What you will do: Repeat the entries below word for word, though any picture in them should be dropped.

+++ Data +++

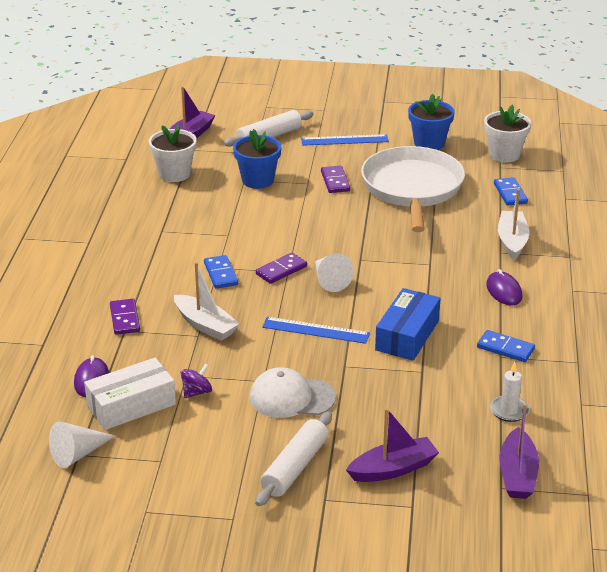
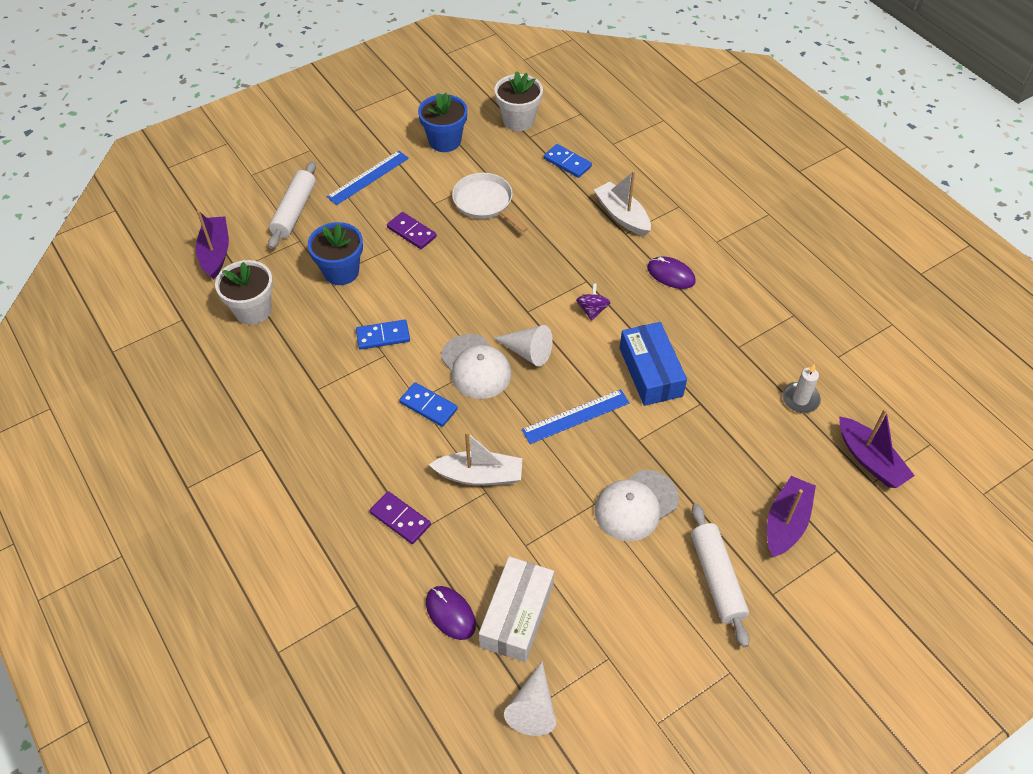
camera: 40 degrees left, 20 degrees up
(196, 392) = (555, 557): purple spinning top -> purple spinning top (592, 310)
(281, 270) = (476, 367): purple domino -> white cap
(412, 188) = (485, 202): white pan -> white pan, size x0.56
(505, 348) = (733, 336): blue domino -> blue domino (383, 336)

+++

Completed exercise:
camera: 40 degrees left, 20 degrees up
(196, 392) = (555, 557): purple spinning top -> purple spinning top (592, 310)
(281, 270) = (476, 367): purple domino -> white cap
(412, 188) = (485, 202): white pan -> white pan, size x0.56
(505, 348) = (733, 336): blue domino -> blue domino (383, 336)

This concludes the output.